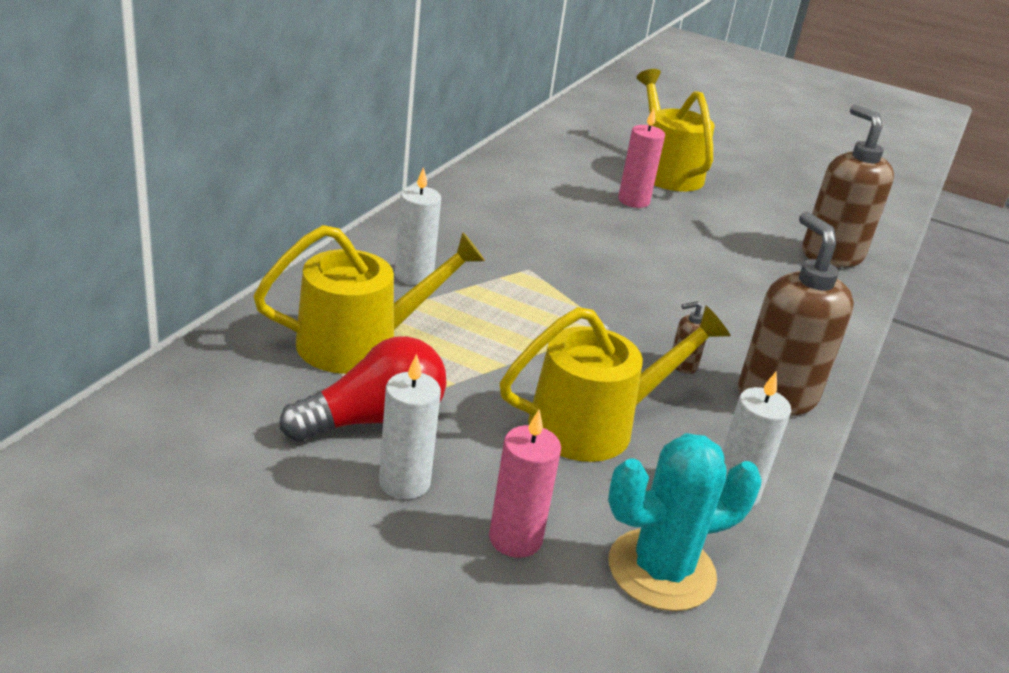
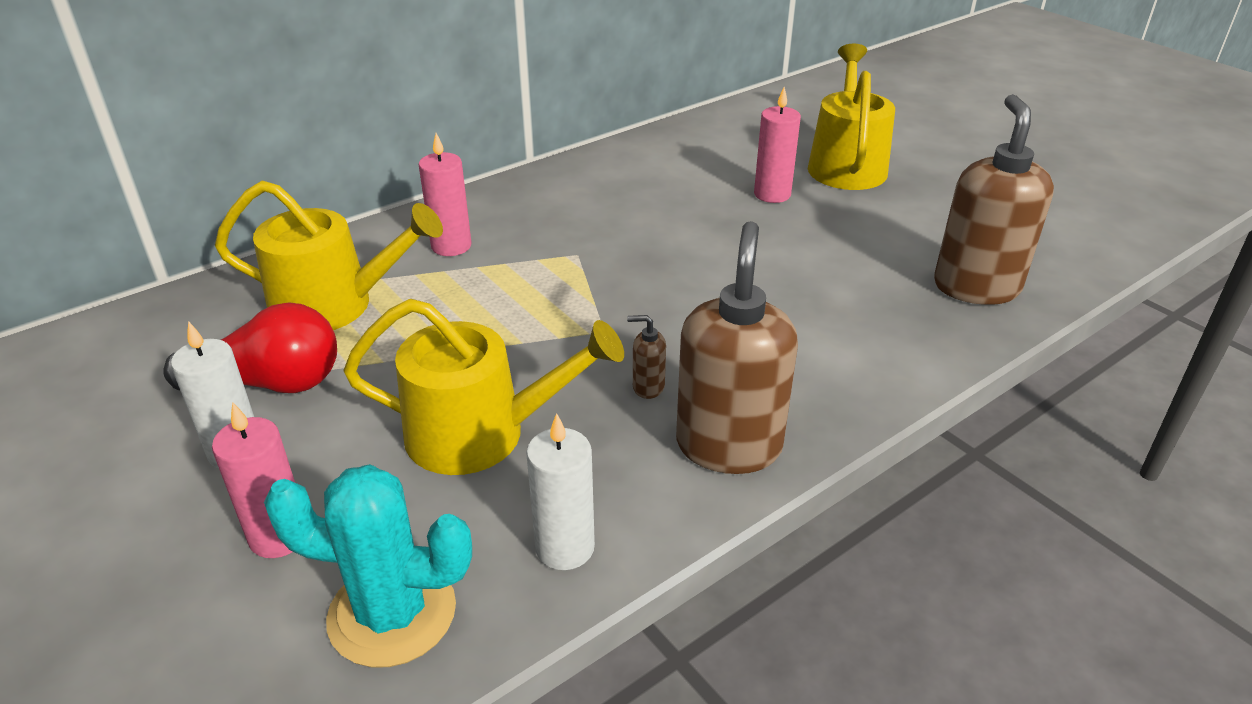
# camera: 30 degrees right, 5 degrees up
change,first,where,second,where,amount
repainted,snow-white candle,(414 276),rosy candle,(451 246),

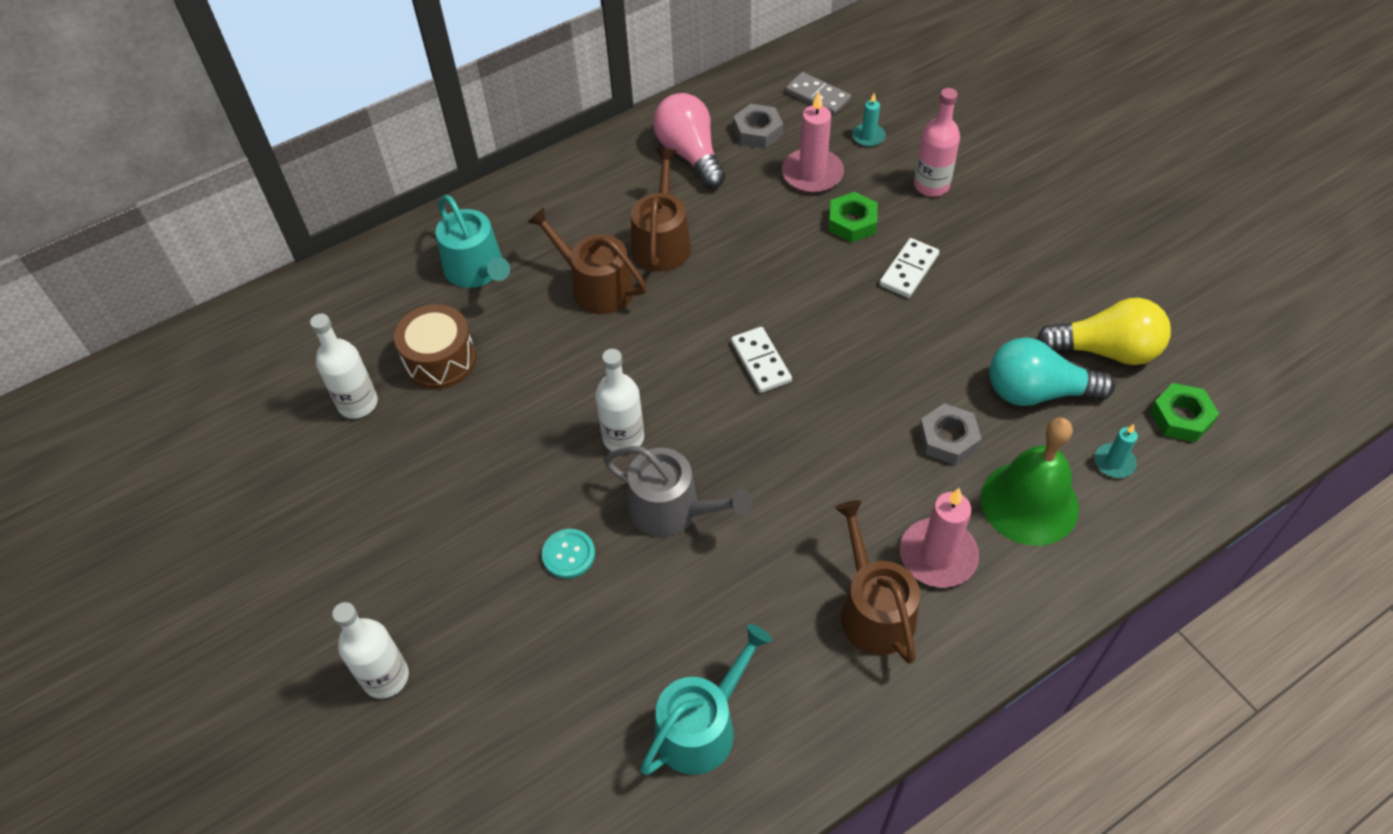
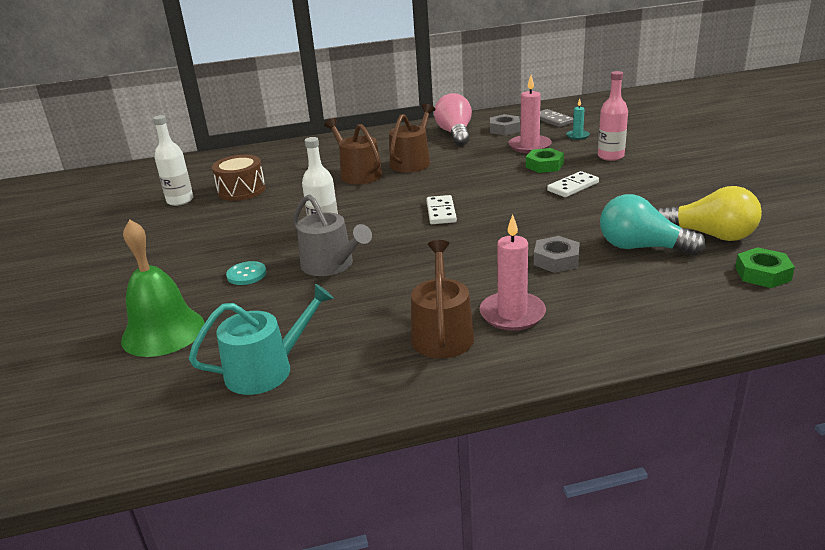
# camera: 20 degrees right, 25 degrees down
change,first,where,second,where,amount
gone,snow-white bottle,(385 677),,,
gone,aqua sprinkling can,(477 270),,,
gone,aqua candle,(1114 462),,,
shifted,green school bell,(1029 502),,(163 332),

______

**TASK DIRECTIONS:** Leaving the images behind, set down every entry word for word.

**ANSWER SECTION:**
# camera: 30 degrees right, 5 degrees up
change,first,where,second,where,amount
repainted,snow-white candle,(414 276),rosy candle,(451 246),

# camera: 20 degrees right, 25 degrees down
change,first,where,second,where,amount
gone,snow-white bottle,(385 677),,,
gone,aqua sprinkling can,(477 270),,,
gone,aqua candle,(1114 462),,,
shifted,green school bell,(1029 502),,(163 332),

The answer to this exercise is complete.